[Start of section]

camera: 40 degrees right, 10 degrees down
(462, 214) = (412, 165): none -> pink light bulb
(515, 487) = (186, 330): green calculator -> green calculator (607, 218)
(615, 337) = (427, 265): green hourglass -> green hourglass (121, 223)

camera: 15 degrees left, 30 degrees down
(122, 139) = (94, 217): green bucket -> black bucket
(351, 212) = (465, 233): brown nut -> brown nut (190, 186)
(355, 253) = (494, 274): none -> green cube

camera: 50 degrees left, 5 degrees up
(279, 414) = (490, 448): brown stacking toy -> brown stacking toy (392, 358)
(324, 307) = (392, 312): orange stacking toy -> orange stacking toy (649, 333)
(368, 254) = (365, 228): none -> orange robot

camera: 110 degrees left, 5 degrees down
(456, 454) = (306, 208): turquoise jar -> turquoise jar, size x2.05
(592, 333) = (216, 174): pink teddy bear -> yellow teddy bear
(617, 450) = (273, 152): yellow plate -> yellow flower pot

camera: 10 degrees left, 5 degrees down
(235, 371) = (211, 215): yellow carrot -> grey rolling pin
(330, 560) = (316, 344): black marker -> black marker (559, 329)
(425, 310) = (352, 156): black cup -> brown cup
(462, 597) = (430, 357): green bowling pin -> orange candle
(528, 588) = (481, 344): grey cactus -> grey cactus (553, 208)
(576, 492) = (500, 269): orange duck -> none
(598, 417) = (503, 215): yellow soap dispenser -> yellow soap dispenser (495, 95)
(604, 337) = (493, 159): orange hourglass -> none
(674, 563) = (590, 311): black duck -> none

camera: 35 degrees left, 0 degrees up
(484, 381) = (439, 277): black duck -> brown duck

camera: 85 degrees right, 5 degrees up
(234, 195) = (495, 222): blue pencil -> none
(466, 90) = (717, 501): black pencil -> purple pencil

[End of section]

§ **What you are asked to do**:
Go through the material and write each line out again exactly.

§ **Exercise answer**:
camera: 40 degrees right, 10 degrees down
(462, 214) = (412, 165): none -> pink light bulb
(515, 487) = (186, 330): green calculator -> green calculator (607, 218)
(615, 337) = (427, 265): green hourglass -> green hourglass (121, 223)

camera: 15 degrees left, 30 degrees down
(122, 139) = (94, 217): green bucket -> black bucket
(351, 212) = (465, 233): brown nut -> brown nut (190, 186)
(355, 253) = (494, 274): none -> green cube

camera: 50 degrees left, 5 degrees up
(279, 414) = (490, 448): brown stacking toy -> brown stacking toy (392, 358)
(324, 307) = (392, 312): orange stacking toy -> orange stacking toy (649, 333)
(368, 254) = (365, 228): none -> orange robot

camera: 110 degrees left, 5 degrees down
(456, 454) = (306, 208): turquoise jar -> turquoise jar, size x2.05
(592, 333) = (216, 174): pink teddy bear -> yellow teddy bear
(617, 450) = (273, 152): yellow plate -> yellow flower pot

camera: 10 degrees left, 5 degrees down
(235, 371) = (211, 215): yellow carrot -> grey rolling pin
(330, 560) = (316, 344): black marker -> black marker (559, 329)
(425, 310) = (352, 156): black cup -> brown cup
(462, 597) = (430, 357): green bowling pin -> orange candle
(528, 588) = (481, 344): grey cactus -> grey cactus (553, 208)
(576, 492) = (500, 269): orange duck -> none
(598, 417) = (503, 215): yellow soap dispenser -> yellow soap dispenser (495, 95)
(604, 337) = (493, 159): orange hourglass -> none
(674, 563) = (590, 311): black duck -> none

camera: 35 degrees left, 0 degrees up
(484, 381) = (439, 277): black duck -> brown duck

camera: 85 degrees right, 5 degrees up
(234, 195) = (495, 222): blue pencil -> none
(466, 90) = (717, 501): black pencil -> purple pencil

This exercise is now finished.